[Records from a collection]
# # # # #
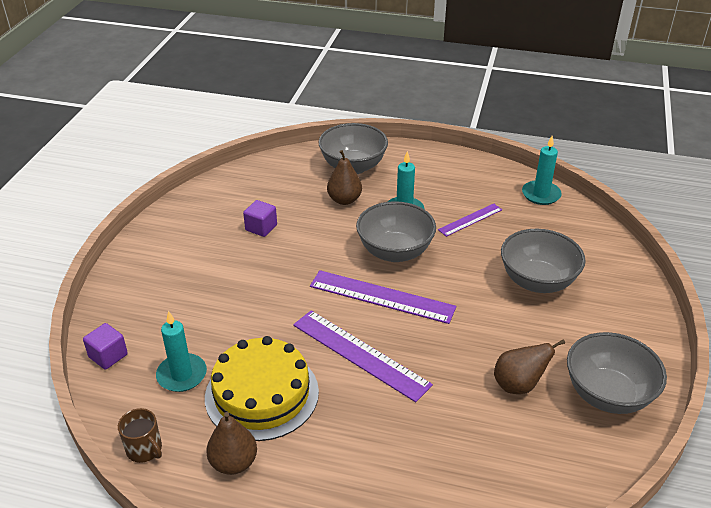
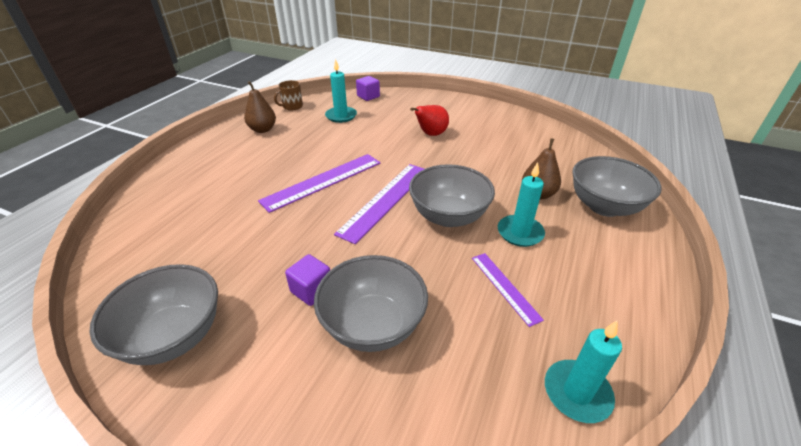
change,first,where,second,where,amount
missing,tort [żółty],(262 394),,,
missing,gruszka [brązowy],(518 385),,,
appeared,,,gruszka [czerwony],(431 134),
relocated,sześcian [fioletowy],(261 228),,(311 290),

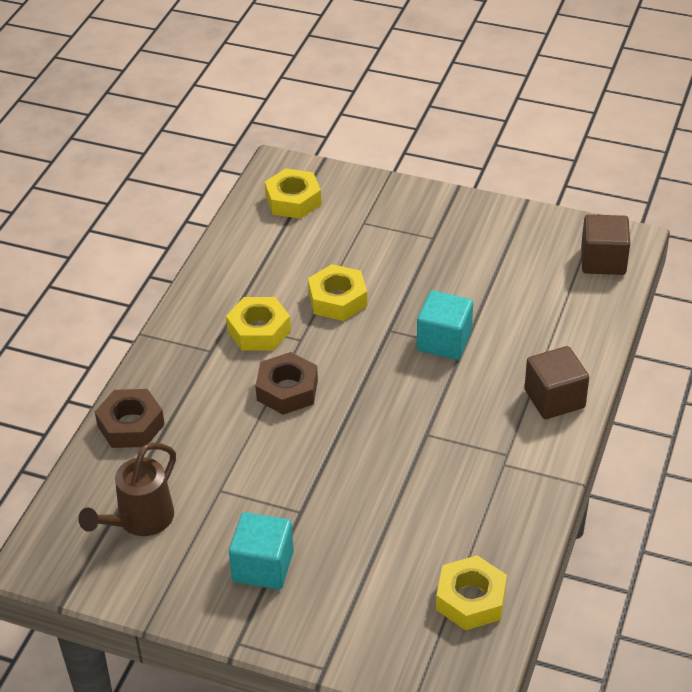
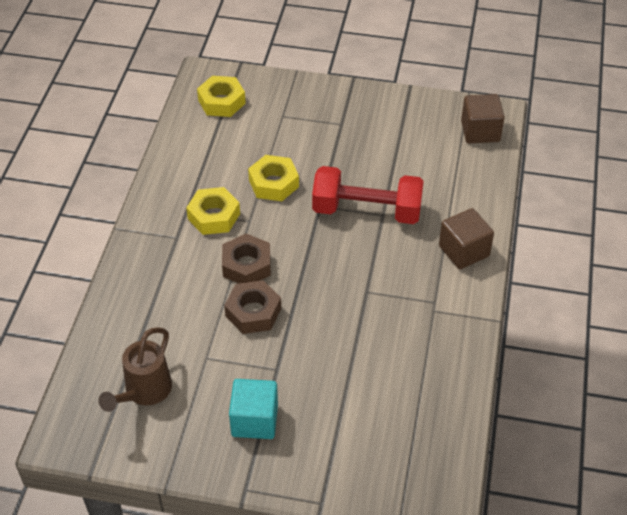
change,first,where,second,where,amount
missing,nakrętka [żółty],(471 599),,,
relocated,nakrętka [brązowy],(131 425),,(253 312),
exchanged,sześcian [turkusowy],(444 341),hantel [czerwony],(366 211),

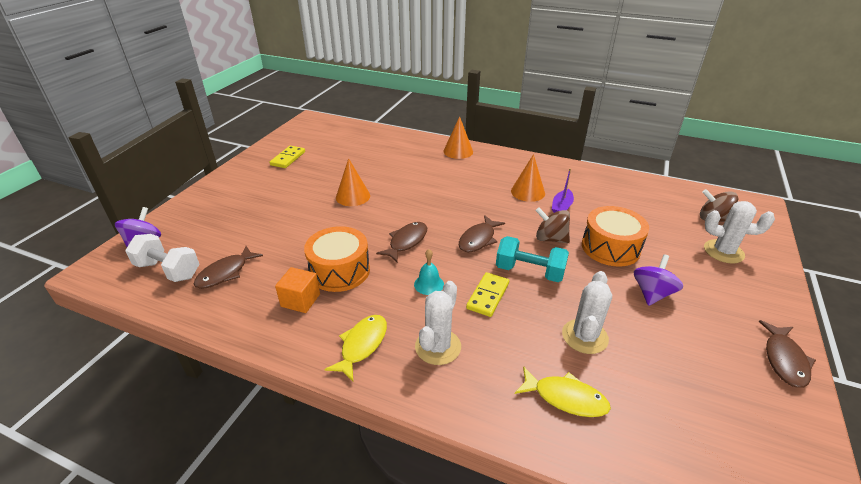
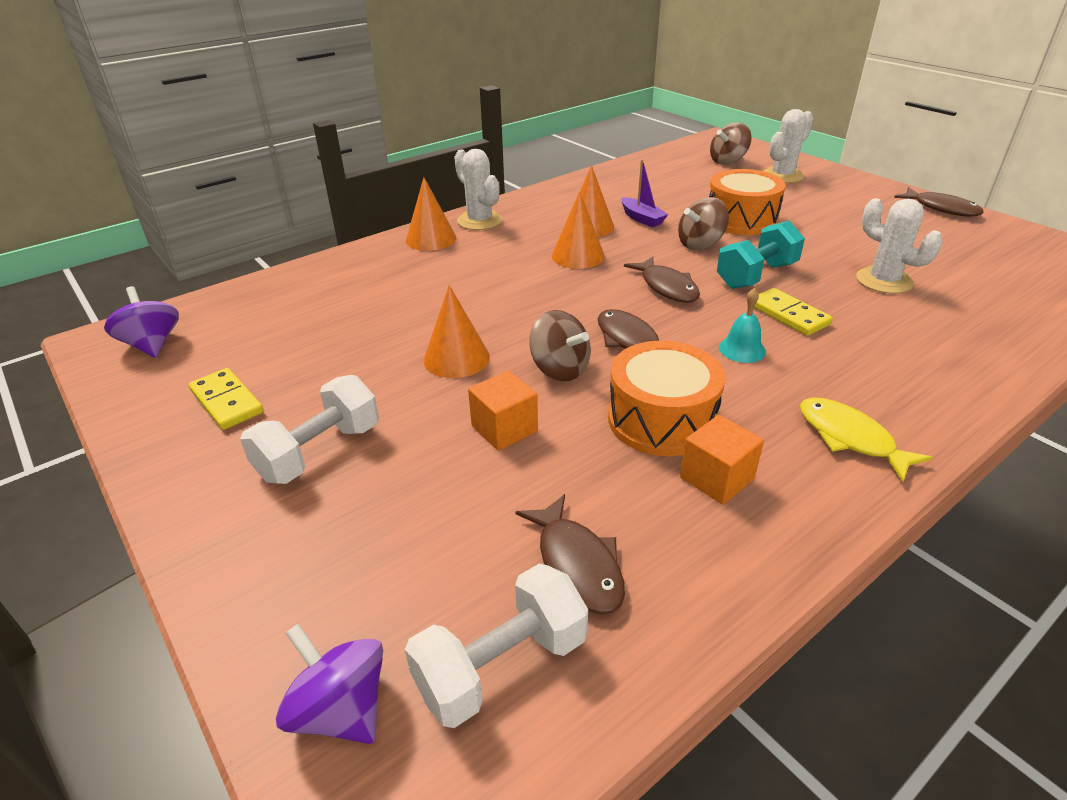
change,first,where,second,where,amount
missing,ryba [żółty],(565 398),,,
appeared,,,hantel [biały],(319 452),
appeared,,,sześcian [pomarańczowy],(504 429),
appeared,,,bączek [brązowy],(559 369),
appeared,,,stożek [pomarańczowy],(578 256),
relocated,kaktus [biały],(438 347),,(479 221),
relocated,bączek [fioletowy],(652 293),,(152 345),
# # # # #
Work order:
Leave the pictures out and output all of the data verbatim.

Solved exercise:
change,first,where,second,where,amount
missing,tort [żółty],(262 394),,,
missing,gruszka [brązowy],(518 385),,,
appeared,,,gruszka [czerwony],(431 134),
relocated,sześcian [fioletowy],(261 228),,(311 290),

change,first,where,second,where,amount
missing,nakrętka [żółty],(471 599),,,
relocated,nakrętka [brązowy],(131 425),,(253 312),
exchanged,sześcian [turkusowy],(444 341),hantel [czerwony],(366 211),

change,first,where,second,where,amount
missing,ryba [żółty],(565 398),,,
appeared,,,hantel [biały],(319 452),
appeared,,,sześcian [pomarańczowy],(504 429),
appeared,,,bączek [brązowy],(559 369),
appeared,,,stożek [pomarańczowy],(578 256),
relocated,kaktus [biały],(438 347),,(479 221),
relocated,bączek [fioletowy],(652 293),,(152 345),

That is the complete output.